Data extracts

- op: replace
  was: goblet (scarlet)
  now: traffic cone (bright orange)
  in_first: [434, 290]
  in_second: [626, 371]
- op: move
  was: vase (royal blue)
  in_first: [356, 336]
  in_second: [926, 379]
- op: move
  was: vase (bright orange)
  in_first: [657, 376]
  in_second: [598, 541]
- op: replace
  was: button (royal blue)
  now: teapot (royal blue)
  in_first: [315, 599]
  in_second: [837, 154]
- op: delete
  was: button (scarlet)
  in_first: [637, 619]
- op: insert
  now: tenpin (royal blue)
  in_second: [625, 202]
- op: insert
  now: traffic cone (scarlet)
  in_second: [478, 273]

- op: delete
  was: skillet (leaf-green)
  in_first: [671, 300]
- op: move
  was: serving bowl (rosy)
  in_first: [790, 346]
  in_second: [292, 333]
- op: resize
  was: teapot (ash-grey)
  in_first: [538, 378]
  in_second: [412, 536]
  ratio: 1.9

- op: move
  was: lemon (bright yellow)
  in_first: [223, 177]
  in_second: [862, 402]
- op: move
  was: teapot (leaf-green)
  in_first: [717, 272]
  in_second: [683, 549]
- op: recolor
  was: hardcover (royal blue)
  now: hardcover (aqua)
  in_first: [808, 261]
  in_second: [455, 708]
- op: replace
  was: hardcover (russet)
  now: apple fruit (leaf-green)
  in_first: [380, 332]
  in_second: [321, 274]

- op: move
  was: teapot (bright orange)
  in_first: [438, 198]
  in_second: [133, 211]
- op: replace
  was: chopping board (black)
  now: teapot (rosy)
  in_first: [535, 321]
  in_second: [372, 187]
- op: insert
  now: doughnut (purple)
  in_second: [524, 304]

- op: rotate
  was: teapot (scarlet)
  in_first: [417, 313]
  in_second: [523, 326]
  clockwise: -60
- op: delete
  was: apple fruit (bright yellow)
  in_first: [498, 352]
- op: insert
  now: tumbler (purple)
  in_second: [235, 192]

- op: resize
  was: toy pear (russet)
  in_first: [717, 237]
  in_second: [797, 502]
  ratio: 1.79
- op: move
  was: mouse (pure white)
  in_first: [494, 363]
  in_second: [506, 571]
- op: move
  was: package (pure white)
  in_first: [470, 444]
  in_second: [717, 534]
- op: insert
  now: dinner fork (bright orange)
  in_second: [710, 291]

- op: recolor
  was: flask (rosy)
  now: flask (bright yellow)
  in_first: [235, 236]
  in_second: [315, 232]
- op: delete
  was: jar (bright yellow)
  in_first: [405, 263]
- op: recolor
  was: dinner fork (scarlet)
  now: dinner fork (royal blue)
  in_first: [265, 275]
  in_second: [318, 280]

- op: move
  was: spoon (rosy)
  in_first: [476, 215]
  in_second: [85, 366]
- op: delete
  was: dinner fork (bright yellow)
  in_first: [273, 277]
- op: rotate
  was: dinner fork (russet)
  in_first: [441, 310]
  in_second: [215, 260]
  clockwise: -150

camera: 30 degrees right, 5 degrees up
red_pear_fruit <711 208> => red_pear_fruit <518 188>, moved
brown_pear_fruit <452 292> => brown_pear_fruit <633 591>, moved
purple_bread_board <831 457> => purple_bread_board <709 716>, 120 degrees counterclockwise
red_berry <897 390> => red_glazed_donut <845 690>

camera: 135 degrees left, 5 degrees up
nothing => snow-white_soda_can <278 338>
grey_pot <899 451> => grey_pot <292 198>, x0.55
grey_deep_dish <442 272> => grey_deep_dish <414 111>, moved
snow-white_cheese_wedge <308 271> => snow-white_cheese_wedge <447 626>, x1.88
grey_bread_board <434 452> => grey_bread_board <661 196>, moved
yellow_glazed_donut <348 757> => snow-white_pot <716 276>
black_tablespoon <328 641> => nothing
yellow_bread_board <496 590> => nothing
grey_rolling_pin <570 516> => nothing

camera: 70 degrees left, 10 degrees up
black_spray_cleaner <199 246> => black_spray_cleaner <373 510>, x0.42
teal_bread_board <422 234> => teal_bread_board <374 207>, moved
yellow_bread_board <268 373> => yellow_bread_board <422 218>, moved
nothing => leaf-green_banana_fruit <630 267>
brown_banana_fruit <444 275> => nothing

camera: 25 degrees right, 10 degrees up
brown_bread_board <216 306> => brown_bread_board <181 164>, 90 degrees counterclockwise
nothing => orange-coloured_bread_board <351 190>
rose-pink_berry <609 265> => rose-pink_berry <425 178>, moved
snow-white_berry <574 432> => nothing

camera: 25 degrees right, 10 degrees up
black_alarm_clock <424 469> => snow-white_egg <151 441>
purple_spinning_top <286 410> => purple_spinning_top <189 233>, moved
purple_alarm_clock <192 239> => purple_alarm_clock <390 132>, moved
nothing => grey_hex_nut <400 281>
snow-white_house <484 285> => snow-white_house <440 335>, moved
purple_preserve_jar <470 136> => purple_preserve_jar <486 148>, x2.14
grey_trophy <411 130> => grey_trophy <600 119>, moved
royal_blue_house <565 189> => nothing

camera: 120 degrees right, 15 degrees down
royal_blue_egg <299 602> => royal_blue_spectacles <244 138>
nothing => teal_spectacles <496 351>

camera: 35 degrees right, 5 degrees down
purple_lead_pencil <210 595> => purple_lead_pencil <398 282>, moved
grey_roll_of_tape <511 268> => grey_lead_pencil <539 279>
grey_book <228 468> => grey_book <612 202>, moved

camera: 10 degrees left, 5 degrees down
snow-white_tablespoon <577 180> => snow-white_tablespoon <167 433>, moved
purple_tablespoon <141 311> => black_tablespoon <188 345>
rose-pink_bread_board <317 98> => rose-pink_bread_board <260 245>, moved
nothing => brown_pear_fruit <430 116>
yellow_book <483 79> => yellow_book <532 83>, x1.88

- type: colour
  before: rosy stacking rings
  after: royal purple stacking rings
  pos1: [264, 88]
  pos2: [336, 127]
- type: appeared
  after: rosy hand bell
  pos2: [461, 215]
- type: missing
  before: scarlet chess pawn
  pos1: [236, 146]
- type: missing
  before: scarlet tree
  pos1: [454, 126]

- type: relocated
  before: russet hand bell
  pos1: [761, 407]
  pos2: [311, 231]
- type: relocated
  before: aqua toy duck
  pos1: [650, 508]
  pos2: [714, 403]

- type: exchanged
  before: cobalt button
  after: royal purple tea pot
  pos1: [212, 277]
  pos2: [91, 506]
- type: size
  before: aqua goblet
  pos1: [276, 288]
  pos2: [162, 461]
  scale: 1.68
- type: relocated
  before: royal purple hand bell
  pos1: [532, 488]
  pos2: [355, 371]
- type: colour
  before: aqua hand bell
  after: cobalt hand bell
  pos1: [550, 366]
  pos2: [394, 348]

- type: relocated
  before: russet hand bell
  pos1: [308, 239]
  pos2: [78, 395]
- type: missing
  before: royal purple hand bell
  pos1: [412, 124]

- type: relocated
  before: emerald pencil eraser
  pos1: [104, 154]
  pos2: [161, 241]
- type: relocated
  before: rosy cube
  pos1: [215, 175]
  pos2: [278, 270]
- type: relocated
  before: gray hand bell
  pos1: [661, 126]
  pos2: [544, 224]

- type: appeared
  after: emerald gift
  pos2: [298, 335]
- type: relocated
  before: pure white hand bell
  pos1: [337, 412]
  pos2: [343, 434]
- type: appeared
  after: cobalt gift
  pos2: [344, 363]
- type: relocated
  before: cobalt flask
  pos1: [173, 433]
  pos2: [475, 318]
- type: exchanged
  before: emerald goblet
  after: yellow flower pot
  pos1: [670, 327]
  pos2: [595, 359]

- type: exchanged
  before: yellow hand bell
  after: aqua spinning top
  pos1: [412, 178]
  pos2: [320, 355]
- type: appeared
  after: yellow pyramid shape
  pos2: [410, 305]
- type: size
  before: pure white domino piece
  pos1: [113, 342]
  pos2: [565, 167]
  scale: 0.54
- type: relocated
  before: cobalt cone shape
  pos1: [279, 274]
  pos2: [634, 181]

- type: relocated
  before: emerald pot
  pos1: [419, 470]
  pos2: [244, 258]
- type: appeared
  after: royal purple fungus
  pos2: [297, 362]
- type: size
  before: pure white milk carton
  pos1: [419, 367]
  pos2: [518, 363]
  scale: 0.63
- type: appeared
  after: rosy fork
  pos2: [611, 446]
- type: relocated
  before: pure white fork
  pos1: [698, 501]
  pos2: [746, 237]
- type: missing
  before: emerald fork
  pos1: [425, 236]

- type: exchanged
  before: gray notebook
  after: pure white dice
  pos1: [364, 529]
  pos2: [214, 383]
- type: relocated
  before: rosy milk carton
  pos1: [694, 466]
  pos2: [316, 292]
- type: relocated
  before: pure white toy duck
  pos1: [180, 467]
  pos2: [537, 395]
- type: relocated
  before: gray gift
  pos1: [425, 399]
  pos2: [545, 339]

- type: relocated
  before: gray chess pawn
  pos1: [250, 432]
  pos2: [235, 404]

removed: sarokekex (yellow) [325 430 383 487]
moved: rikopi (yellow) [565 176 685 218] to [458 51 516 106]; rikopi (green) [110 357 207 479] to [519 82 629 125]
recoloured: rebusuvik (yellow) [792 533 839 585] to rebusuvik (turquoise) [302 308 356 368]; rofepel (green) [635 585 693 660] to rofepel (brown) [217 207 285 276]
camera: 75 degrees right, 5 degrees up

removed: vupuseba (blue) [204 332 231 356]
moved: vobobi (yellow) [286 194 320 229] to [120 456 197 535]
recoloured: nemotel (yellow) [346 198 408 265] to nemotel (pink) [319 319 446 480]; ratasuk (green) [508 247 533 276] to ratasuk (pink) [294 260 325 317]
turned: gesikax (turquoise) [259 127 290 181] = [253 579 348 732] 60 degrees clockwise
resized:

Requirement
In the listing above, find the line containing "now: teapot (royal blue)" and the line containing "now: traffic cone (scarlet)", then quote both, plus every line between them, exactly as written.

Answer below
  now: teapot (royal blue)
  in_first: [315, 599]
  in_second: [837, 154]
- op: delete
  was: button (scarlet)
  in_first: [637, 619]
- op: insert
  now: tenpin (royal blue)
  in_second: [625, 202]
- op: insert
  now: traffic cone (scarlet)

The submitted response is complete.